[Word and element pointing entries]
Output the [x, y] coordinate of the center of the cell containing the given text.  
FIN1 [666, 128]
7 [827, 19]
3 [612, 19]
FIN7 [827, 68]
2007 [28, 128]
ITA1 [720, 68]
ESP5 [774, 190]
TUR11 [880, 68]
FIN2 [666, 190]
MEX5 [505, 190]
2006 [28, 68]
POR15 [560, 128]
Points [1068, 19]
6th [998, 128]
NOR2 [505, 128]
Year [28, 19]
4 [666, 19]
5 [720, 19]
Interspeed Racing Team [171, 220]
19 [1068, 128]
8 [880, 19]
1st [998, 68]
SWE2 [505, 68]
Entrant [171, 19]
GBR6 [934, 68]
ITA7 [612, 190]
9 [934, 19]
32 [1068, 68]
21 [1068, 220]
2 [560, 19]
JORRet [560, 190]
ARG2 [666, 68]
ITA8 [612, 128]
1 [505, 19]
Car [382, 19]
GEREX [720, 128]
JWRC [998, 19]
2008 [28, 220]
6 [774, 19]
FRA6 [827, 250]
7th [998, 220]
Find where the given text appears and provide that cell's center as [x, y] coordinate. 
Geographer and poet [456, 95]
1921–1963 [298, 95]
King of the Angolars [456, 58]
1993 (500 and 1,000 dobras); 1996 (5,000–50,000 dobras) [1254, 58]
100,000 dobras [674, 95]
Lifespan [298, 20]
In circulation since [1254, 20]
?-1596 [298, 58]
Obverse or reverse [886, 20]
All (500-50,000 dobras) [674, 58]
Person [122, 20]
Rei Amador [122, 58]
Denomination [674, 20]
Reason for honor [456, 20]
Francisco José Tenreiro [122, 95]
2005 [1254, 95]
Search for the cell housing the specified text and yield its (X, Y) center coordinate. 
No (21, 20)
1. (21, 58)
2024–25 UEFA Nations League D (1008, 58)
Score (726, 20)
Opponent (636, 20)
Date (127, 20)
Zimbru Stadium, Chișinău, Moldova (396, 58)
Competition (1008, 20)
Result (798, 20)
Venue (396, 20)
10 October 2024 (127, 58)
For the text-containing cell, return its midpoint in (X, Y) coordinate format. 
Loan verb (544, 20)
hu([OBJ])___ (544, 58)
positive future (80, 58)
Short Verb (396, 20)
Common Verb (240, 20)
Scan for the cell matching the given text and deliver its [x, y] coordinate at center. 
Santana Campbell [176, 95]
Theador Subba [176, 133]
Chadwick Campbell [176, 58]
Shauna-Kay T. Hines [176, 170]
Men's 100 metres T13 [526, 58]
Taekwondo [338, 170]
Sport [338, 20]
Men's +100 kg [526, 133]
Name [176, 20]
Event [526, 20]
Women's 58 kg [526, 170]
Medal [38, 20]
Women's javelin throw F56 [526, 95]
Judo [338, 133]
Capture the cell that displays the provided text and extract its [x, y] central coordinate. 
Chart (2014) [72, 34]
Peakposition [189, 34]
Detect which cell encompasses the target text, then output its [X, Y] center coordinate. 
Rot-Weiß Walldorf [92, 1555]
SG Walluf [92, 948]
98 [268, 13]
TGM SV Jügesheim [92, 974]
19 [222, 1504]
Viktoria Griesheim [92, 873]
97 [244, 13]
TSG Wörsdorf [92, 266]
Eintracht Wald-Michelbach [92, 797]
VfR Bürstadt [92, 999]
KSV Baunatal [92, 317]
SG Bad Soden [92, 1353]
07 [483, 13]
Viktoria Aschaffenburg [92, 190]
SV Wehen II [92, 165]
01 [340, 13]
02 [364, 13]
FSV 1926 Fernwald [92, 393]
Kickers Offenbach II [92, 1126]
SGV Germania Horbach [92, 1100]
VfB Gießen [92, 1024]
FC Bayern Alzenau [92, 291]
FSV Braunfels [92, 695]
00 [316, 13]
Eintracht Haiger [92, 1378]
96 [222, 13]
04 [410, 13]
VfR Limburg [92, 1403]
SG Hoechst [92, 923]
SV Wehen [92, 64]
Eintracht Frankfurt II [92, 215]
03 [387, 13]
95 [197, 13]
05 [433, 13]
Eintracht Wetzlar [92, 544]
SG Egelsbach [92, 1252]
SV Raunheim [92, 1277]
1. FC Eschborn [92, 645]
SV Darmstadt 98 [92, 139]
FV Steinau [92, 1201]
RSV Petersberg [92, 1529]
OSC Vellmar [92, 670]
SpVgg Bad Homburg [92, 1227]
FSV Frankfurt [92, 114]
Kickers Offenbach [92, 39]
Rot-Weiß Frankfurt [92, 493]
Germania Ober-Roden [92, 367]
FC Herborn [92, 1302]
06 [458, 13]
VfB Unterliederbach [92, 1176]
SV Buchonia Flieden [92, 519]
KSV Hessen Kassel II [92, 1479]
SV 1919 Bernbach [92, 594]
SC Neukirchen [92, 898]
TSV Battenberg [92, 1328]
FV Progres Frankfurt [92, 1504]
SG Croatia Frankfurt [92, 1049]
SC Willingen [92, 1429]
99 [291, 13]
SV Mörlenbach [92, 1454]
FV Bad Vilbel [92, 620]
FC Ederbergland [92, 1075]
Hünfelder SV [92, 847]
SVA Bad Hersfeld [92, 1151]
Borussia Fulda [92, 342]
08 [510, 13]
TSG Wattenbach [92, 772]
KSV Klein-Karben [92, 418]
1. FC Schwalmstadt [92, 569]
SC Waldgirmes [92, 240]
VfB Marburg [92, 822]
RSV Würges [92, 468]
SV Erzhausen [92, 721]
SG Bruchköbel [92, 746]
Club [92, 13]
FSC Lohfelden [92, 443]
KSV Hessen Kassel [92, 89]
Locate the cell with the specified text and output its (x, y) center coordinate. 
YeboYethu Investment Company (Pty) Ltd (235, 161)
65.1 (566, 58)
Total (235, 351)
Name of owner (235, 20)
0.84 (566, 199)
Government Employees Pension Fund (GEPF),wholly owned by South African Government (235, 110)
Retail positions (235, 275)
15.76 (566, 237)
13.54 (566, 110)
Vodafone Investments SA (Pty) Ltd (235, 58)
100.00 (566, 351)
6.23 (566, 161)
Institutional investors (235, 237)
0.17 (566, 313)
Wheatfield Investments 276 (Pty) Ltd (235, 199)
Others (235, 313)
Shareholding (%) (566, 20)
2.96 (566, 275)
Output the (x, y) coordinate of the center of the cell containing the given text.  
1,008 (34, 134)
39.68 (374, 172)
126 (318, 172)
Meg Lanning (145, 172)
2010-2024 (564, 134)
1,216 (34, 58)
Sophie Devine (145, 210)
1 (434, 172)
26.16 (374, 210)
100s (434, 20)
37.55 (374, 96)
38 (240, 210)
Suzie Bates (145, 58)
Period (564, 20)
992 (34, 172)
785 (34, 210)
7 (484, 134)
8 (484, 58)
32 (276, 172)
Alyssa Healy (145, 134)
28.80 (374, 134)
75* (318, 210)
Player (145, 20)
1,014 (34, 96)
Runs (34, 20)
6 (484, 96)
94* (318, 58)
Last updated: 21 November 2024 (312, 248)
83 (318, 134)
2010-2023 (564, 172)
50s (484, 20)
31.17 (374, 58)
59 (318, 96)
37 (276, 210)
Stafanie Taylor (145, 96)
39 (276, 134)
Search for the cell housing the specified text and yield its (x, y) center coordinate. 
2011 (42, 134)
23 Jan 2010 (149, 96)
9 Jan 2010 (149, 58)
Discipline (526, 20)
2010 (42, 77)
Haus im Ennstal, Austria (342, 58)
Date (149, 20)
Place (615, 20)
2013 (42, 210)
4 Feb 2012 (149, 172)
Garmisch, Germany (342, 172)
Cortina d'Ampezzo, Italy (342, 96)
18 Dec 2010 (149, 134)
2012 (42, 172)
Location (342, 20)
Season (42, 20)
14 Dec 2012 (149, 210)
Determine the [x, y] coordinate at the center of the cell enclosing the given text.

== What you need to do ==
Convert every line of the data above into a JSON list of strings, one string per line, and skip any blank lines.

== Task result ==
[
  "Output the [x, y] coordinate of the center of the cell containing the given text.  ",
  "FIN1 [666, 128]",
  "7 [827, 19]",
  "3 [612, 19]",
  "FIN7 [827, 68]",
  "2007 [28, 128]",
  "ITA1 [720, 68]",
  "ESP5 [774, 190]",
  "TUR11 [880, 68]",
  "FIN2 [666, 190]",
  "MEX5 [505, 190]",
  "2006 [28, 68]",
  "POR15 [560, 128]",
  "Points [1068, 19]",
  "6th [998, 128]",
  "NOR2 [505, 128]",
  "Year [28, 19]",
  "4 [666, 19]",
  "5 [720, 19]",
  "Interspeed Racing Team [171, 220]",
  "19 [1068, 128]",
  "8 [880, 19]",
  "1st [998, 68]",
  "SWE2 [505, 68]",
  "Entrant [171, 19]",
  "GBR6 [934, 68]",
  "ITA7 [612, 190]",
  "9 [934, 19]",
  "32 [1068, 68]",
  "21 [1068, 220]",
  "2 [560, 19]",
  "JORRet [560, 190]",
  "ARG2 [666, 68]",
  "ITA8 [612, 128]",
  "1 [505, 19]",
  "Car [382, 19]",
  "GEREX [720, 128]",
  "JWRC [998, 19]",
  "2008 [28, 220]",
  "6 [774, 19]",
  "FRA6 [827, 250]",
  "7th [998, 220]",
  "Find where the given text appears and provide that cell's center as [x, y] coordinate. ",
  "Geographer and poet [456, 95]",
  "1921–1963 [298, 95]",
  "King of the Angolars [456, 58]",
  "1993 (500 and 1,000 dobras); 1996 (5,000–50,000 dobras) [1254, 58]",
  "100,000 dobras [674, 95]",
  "Lifespan [298, 20]",
  "In circulation since [1254, 20]",
  "?-1596 [298, 58]",
  "Obverse or reverse [886, 20]",
  "All (500-50,000 dobras) [674, 58]",
  "Person [122, 20]",
  "Rei Amador [122, 58]",
  "Denomination [674, 20]",
  "Reason for honor [456, 20]",
  "Francisco José Tenreiro [122, 95]",
  "2005 [1254, 95]",
  "Search for the cell housing the specified text and yield its (X, Y) center coordinate. ",
  "No (21, 20)",
  "1. (21, 58)",
  "2024–25 UEFA Nations League D (1008, 58)",
  "Score (726, 20)",
  "Opponent (636, 20)",
  "Date (127, 20)",
  "Zimbru Stadium, Chișinău, Moldova (396, 58)",
  "Competition (1008, 20)",
  "Result (798, 20)",
  "Venue (396, 20)",
  "10 October 2024 (127, 58)",
  "For the text-containing cell, return its midpoint in (X, Y) coordinate format. ",
  "Loan verb (544, 20)",
  "hu([OBJ])___ (544, 58)",
  "positive future (80, 58)",
  "Short Verb (396, 20)",
  "Common Verb (240, 20)",
  "Scan for the cell matching the given text and deliver its [x, y] coordinate at center. ",
  "Santana Campbell [176, 95]",
  "Theador Subba [176, 133]",
  "Chadwick Campbell [176, 58]",
  "Shauna-Kay T. Hines [176, 170]",
  "Men's 100 metres T13 [526, 58]",
  "Taekwondo [338, 170]",
  "Sport [338, 20]",
  "Men's +100 kg [526, 133]",
  "Name [176, 20]",
  "Event [526, 20]",
  "Women's 58 kg [526, 170]",
  "Medal [38, 20]",
  "Women's javelin throw F56 [526, 95]",
  "Judo [338, 133]",
  "Capture the cell that displays the provided text and extract its [x, y] central coordinate. ",
  "Chart (2014) [72, 34]",
  "Peakposition [189, 34]",
  "Detect which cell encompasses the target text, then output its [X, Y] center coordinate. ",
  "Rot-Weiß Walldorf [92, 1555]",
  "SG Walluf [92, 948]",
  "98 [268, 13]",
  "TGM SV Jügesheim [92, 974]",
  "19 [222, 1504]",
  "Viktoria Griesheim [92, 873]",
  "97 [244, 13]",
  "TSG Wörsdorf [92, 266]",
  "Eintracht Wald-Michelbach [92, 797]",
  "VfR Bürstadt [92, 999]",
  "KSV Baunatal [92, 317]",
  "SG Bad Soden [92, 1353]",
  "07 [483, 13]",
  "Viktoria Aschaffenburg [92, 190]",
  "SV Wehen II [92, 165]",
  "01 [340, 13]",
  "02 [364, 13]",
  "FSV 1926 Fernwald [92, 393]",
  "Kickers Offenbach II [92, 1126]",
  "SGV Germania Horbach [92, 1100]",
  "VfB Gießen [92, 1024]",
  "FC Bayern Alzenau [92, 291]",
  "FSV Braunfels [92, 695]",
  "00 [316, 13]",
  "Eintracht Haiger [92, 1378]",
  "96 [222, 13]",
  "04 [410, 13]",
  "VfR Limburg [92, 1403]",
  "SG Hoechst [92, 923]",
  "SV Wehen [92, 64]",
  "Eintracht Frankfurt II [92, 215]",
  "03 [387, 13]",
  "95 [197, 13]",
  "05 [433, 13]",
  "Eintracht Wetzlar [92, 544]",
  "SG Egelsbach [92, 1252]",
  "SV Raunheim [92, 1277]",
  "1. FC Eschborn [92, 645]",
  "SV Darmstadt 98 [92, 139]",
  "FV Steinau [92, 1201]",
  "RSV Petersberg [92, 1529]",
  "OSC Vellmar [92, 670]",
  "SpVgg Bad Homburg [92, 1227]",
  "FSV Frankfurt [92, 114]",
  "Kickers Offenbach [92, 39]",
  "Rot-Weiß Frankfurt [92, 493]",
  "Germania Ober-Roden [92, 367]",
  "FC Herborn [92, 1302]",
  "06 [458, 13]",
  "VfB Unterliederbach [92, 1176]",
  "SV Buchonia Flieden [92, 519]",
  "KSV Hessen Kassel II [92, 1479]",
  "SV 1919 Bernbach [92, 594]",
  "SC Neukirchen [92, 898]",
  "TSV Battenberg [92, 1328]",
  "FV Progres Frankfurt [92, 1504]",
  "SG Croatia Frankfurt [92, 1049]",
  "SC Willingen [92, 1429]",
  "99 [291, 13]",
  "SV Mörlenbach [92, 1454]",
  "FV Bad Vilbel [92, 620]",
  "FC Ederbergland [92, 1075]",
  "Hünfelder SV [92, 847]",
  "SVA Bad Hersfeld [92, 1151]",
  "Borussia Fulda [92, 342]",
  "08 [510, 13]",
  "TSG Wattenbach [92, 772]",
  "KSV Klein-Karben [92, 418]",
  "1. FC Schwalmstadt [92, 569]",
  "SC Waldgirmes [92, 240]",
  "VfB Marburg [92, 822]",
  "RSV Würges [92, 468]",
  "SV Erzhausen [92, 721]",
  "SG Bruchköbel [92, 746]",
  "Club [92, 13]",
  "FSC Lohfelden [92, 443]",
  "KSV Hessen Kassel [92, 89]",
  "Locate the cell with the specified text and output its (x, y) center coordinate. ",
  "YeboYethu Investment Company (Pty) Ltd (235, 161)",
  "65.1 (566, 58)",
  "Total (235, 351)",
  "Name of owner (235, 20)",
  "0.84 (566, 199)",
  "Government Employees Pension Fund (GEPF),wholly owned by South African Government (235, 110)",
  "Retail positions (235, 275)",
  "15.76 (566, 237)",
  "13.54 (566, 110)",
  "Vodafone Investments SA (Pty) Ltd (235, 58)",
  "100.00 (566, 351)",
  "6.23 (566, 161)",
  "Institutional investors (235, 237)",
  "0.17 (566, 313)",
  "Wheatfield Investments 276 (Pty) Ltd (235, 199)",
  "Others (235, 313)",
  "Shareholding (%) (566, 20)",
  "2.96 (566, 275)",
  "Output the (x, y) coordinate of the center of the cell containing the given text.  ",
  "1,008 (34, 134)",
  "39.68 (374, 172)",
  "126 (318, 172)",
  "Meg Lanning (145, 172)",
  "2010-2024 (564, 134)",
  "1,216 (34, 58)",
  "Sophie Devine (145, 210)",
  "1 (434, 172)",
  "26.16 (374, 210)",
  "100s (434, 20)",
  "37.55 (374, 96)",
  "38 (240, 210)",
  "Suzie Bates (145, 58)",
  "Period (564, 20)",
  "992 (34, 172)",
  "785 (34, 210)",
  "7 (484, 134)",
  "8 (484, 58)",
  "32 (276, 172)",
  "Alyssa Healy (145, 134)",
  "28.80 (374, 134)",
  "75* (318, 210)",
  "Player (145, 20)",
  "1,014 (34, 96)",
  "Runs (34, 20)",
  "6 (484, 96)",
  "94* (318, 58)",
  "Last updated: 21 November 2024 (312, 248)",
  "83 (318, 134)",
  "2010-2023 (564, 172)",
  "50s (484, 20)",
  "31.17 (374, 58)",
  "59 (318, 96)",
  "37 (276, 210)",
  "Stafanie Taylor (145, 96)",
  "39 (276, 134)",
  "Search for the cell housing the specified text and yield its (x, y) center coordinate. ",
  "2011 (42, 134)",
  "23 Jan 2010 (149, 96)",
  "9 Jan 2010 (149, 58)",
  "Discipline (526, 20)",
  "2010 (42, 77)",
  "Haus im Ennstal, Austria (342, 58)",
  "Date (149, 20)",
  "Place (615, 20)",
  "2013 (42, 210)",
  "4 Feb 2012 (149, 172)",
  "Garmisch, Germany (342, 172)",
  "Cortina d'Ampezzo, Italy (342, 96)",
  "18 Dec 2010 (149, 134)",
  "2012 (42, 172)",
  "Location (342, 20)",
  "Season (42, 20)",
  "14 Dec 2012 (149, 210)",
  "Determine the [x, y] coordinate at the center of the cell enclosing the given text."
]